§ **Object transformation records**:

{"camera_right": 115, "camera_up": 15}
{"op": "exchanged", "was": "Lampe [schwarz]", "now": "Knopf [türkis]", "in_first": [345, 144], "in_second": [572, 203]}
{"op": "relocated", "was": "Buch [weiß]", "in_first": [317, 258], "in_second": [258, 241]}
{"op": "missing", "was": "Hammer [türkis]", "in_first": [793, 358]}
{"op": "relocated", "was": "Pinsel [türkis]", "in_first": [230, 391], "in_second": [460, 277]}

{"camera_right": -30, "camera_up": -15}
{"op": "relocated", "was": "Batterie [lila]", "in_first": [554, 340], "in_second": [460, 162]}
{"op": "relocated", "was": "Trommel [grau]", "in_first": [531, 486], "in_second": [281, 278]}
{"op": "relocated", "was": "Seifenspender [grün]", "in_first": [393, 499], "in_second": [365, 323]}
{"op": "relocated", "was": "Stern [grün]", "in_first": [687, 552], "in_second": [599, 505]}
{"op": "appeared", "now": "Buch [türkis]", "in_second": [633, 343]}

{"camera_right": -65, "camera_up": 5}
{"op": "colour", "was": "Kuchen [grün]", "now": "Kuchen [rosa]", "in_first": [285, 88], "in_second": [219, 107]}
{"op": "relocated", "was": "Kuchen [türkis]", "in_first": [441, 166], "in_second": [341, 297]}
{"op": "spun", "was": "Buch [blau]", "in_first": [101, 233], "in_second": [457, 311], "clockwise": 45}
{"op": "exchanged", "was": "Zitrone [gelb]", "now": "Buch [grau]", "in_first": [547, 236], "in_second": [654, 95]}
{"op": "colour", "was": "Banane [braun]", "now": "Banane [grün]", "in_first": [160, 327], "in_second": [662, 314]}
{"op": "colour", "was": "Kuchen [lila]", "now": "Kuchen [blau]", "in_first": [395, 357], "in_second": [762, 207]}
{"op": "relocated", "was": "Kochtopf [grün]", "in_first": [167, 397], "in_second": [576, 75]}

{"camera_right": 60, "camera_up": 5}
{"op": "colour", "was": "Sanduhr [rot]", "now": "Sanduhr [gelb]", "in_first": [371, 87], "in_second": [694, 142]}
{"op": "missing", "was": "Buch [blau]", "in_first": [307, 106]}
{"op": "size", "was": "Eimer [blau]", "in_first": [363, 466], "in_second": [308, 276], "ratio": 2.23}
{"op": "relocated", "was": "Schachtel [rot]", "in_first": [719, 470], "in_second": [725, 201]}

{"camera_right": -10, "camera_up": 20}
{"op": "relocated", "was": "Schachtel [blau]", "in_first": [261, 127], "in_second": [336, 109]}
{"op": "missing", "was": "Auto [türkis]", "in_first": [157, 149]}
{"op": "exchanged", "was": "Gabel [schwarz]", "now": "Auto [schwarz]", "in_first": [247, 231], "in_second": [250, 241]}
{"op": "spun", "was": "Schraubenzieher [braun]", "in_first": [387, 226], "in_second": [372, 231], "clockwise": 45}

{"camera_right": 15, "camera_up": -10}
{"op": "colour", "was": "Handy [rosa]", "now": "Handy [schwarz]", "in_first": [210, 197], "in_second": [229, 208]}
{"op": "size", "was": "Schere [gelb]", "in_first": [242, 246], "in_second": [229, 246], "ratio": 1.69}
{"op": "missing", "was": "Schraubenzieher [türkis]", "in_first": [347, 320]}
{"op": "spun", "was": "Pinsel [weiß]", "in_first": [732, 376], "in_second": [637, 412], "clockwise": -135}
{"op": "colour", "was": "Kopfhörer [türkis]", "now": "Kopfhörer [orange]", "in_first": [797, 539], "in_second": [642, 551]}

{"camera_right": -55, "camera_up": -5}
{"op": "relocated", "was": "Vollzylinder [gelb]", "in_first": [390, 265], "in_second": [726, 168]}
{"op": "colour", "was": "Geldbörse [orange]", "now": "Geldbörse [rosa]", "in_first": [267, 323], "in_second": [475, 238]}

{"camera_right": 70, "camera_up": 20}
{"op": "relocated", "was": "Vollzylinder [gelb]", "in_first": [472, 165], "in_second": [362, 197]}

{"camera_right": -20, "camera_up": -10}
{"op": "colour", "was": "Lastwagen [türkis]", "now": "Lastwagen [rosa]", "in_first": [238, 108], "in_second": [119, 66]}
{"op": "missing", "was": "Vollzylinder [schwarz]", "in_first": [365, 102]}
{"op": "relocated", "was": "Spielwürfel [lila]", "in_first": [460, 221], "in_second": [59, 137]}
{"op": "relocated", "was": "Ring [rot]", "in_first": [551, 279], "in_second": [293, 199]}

§ **What the exercise asks**:
Repeat back all entries verbatim.

§ **Worked solution**:
{"camera_right": 115, "camera_up": 15}
{"op": "exchanged", "was": "Lampe [schwarz]", "now": "Knopf [türkis]", "in_first": [345, 144], "in_second": [572, 203]}
{"op": "relocated", "was": "Buch [weiß]", "in_first": [317, 258], "in_second": [258, 241]}
{"op": "missing", "was": "Hammer [türkis]", "in_first": [793, 358]}
{"op": "relocated", "was": "Pinsel [türkis]", "in_first": [230, 391], "in_second": [460, 277]}

{"camera_right": -30, "camera_up": -15}
{"op": "relocated", "was": "Batterie [lila]", "in_first": [554, 340], "in_second": [460, 162]}
{"op": "relocated", "was": "Trommel [grau]", "in_first": [531, 486], "in_second": [281, 278]}
{"op": "relocated", "was": "Seifenspender [grün]", "in_first": [393, 499], "in_second": [365, 323]}
{"op": "relocated", "was": "Stern [grün]", "in_first": [687, 552], "in_second": [599, 505]}
{"op": "appeared", "now": "Buch [türkis]", "in_second": [633, 343]}

{"camera_right": -65, "camera_up": 5}
{"op": "colour", "was": "Kuchen [grün]", "now": "Kuchen [rosa]", "in_first": [285, 88], "in_second": [219, 107]}
{"op": "relocated", "was": "Kuchen [türkis]", "in_first": [441, 166], "in_second": [341, 297]}
{"op": "spun", "was": "Buch [blau]", "in_first": [101, 233], "in_second": [457, 311], "clockwise": 45}
{"op": "exchanged", "was": "Zitrone [gelb]", "now": "Buch [grau]", "in_first": [547, 236], "in_second": [654, 95]}
{"op": "colour", "was": "Banane [braun]", "now": "Banane [grün]", "in_first": [160, 327], "in_second": [662, 314]}
{"op": "colour", "was": "Kuchen [lila]", "now": "Kuchen [blau]", "in_first": [395, 357], "in_second": [762, 207]}
{"op": "relocated", "was": "Kochtopf [grün]", "in_first": [167, 397], "in_second": [576, 75]}

{"camera_right": 60, "camera_up": 5}
{"op": "colour", "was": "Sanduhr [rot]", "now": "Sanduhr [gelb]", "in_first": [371, 87], "in_second": [694, 142]}
{"op": "missing", "was": "Buch [blau]", "in_first": [307, 106]}
{"op": "size", "was": "Eimer [blau]", "in_first": [363, 466], "in_second": [308, 276], "ratio": 2.23}
{"op": "relocated", "was": "Schachtel [rot]", "in_first": [719, 470], "in_second": [725, 201]}

{"camera_right": -10, "camera_up": 20}
{"op": "relocated", "was": "Schachtel [blau]", "in_first": [261, 127], "in_second": [336, 109]}
{"op": "missing", "was": "Auto [türkis]", "in_first": [157, 149]}
{"op": "exchanged", "was": "Gabel [schwarz]", "now": "Auto [schwarz]", "in_first": [247, 231], "in_second": [250, 241]}
{"op": "spun", "was": "Schraubenzieher [braun]", "in_first": [387, 226], "in_second": [372, 231], "clockwise": 45}

{"camera_right": 15, "camera_up": -10}
{"op": "colour", "was": "Handy [rosa]", "now": "Handy [schwarz]", "in_first": [210, 197], "in_second": [229, 208]}
{"op": "size", "was": "Schere [gelb]", "in_first": [242, 246], "in_second": [229, 246], "ratio": 1.69}
{"op": "missing", "was": "Schraubenzieher [türkis]", "in_first": [347, 320]}
{"op": "spun", "was": "Pinsel [weiß]", "in_first": [732, 376], "in_second": [637, 412], "clockwise": -135}
{"op": "colour", "was": "Kopfhörer [türkis]", "now": "Kopfhörer [orange]", "in_first": [797, 539], "in_second": [642, 551]}

{"camera_right": -55, "camera_up": -5}
{"op": "relocated", "was": "Vollzylinder [gelb]", "in_first": [390, 265], "in_second": [726, 168]}
{"op": "colour", "was": "Geldbörse [orange]", "now": "Geldbörse [rosa]", "in_first": [267, 323], "in_second": [475, 238]}

{"camera_right": 70, "camera_up": 20}
{"op": "relocated", "was": "Vollzylinder [gelb]", "in_first": [472, 165], "in_second": [362, 197]}

{"camera_right": -20, "camera_up": -10}
{"op": "colour", "was": "Lastwagen [türkis]", "now": "Lastwagen [rosa]", "in_first": [238, 108], "in_second": [119, 66]}
{"op": "missing", "was": "Vollzylinder [schwarz]", "in_first": [365, 102]}
{"op": "relocated", "was": "Spielwürfel [lila]", "in_first": [460, 221], "in_second": [59, 137]}
{"op": "relocated", "was": "Ring [rot]", "in_first": [551, 279], "in_second": [293, 199]}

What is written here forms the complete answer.